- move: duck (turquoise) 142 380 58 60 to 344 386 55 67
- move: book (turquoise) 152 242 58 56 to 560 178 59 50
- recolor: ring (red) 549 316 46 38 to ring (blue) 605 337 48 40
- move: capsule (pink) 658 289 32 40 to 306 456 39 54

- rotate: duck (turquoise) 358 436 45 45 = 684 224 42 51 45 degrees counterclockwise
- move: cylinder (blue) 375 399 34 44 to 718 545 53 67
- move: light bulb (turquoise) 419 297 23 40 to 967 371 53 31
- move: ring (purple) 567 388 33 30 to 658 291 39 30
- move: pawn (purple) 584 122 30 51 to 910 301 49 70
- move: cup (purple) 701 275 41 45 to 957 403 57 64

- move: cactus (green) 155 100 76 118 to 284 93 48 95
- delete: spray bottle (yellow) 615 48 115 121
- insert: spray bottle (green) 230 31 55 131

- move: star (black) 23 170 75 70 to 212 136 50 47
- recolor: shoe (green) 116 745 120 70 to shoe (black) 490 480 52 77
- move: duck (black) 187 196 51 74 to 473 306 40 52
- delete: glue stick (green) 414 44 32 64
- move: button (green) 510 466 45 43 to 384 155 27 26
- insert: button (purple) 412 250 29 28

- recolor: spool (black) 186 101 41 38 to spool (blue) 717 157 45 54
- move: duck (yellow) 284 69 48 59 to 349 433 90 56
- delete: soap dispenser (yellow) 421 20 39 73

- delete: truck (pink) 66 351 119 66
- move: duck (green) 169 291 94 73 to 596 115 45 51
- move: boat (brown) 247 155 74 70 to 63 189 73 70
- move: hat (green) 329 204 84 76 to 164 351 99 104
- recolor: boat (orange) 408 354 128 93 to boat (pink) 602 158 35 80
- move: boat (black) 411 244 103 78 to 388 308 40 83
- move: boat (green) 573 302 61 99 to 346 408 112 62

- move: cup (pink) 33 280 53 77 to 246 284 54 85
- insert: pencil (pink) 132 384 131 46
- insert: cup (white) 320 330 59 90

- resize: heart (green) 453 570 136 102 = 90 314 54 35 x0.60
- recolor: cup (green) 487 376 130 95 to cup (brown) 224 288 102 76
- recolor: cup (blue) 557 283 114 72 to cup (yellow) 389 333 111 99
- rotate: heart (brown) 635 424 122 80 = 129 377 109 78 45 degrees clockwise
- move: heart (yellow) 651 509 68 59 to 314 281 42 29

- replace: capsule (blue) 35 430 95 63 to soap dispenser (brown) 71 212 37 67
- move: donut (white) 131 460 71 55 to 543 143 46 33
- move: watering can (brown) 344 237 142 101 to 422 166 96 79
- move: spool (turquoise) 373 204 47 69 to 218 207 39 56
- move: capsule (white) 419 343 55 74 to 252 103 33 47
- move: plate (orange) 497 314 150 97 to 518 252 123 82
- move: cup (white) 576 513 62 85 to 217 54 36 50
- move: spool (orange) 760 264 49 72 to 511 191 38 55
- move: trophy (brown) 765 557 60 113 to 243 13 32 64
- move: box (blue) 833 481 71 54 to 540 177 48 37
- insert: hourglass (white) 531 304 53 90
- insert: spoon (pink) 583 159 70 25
________________________
▶ [Brief]: Your reply is to repeat, unchanged, the lines above running from the one with "- insert: button (purple) 412 250 29 28" up to and including the one with "- move: spool (orange)".

▶ [The answer]:
- insert: button (purple) 412 250 29 28

- recolor: spool (black) 186 101 41 38 to spool (blue) 717 157 45 54
- move: duck (yellow) 284 69 48 59 to 349 433 90 56
- delete: soap dispenser (yellow) 421 20 39 73

- delete: truck (pink) 66 351 119 66
- move: duck (green) 169 291 94 73 to 596 115 45 51
- move: boat (brown) 247 155 74 70 to 63 189 73 70
- move: hat (green) 329 204 84 76 to 164 351 99 104
- recolor: boat (orange) 408 354 128 93 to boat (pink) 602 158 35 80
- move: boat (black) 411 244 103 78 to 388 308 40 83
- move: boat (green) 573 302 61 99 to 346 408 112 62

- move: cup (pink) 33 280 53 77 to 246 284 54 85
- insert: pencil (pink) 132 384 131 46
- insert: cup (white) 320 330 59 90

- resize: heart (green) 453 570 136 102 = 90 314 54 35 x0.60
- recolor: cup (green) 487 376 130 95 to cup (brown) 224 288 102 76
- recolor: cup (blue) 557 283 114 72 to cup (yellow) 389 333 111 99
- rotate: heart (brown) 635 424 122 80 = 129 377 109 78 45 degrees clockwise
- move: heart (yellow) 651 509 68 59 to 314 281 42 29

- replace: capsule (blue) 35 430 95 63 to soap dispenser (brown) 71 212 37 67
- move: donut (white) 131 460 71 55 to 543 143 46 33
- move: watering can (brown) 344 237 142 101 to 422 166 96 79
- move: spool (turquoise) 373 204 47 69 to 218 207 39 56
- move: capsule (white) 419 343 55 74 to 252 103 33 47
- move: plate (orange) 497 314 150 97 to 518 252 123 82
- move: cup (white) 576 513 62 85 to 217 54 36 50
- move: spool (orange) 760 264 49 72 to 511 191 38 55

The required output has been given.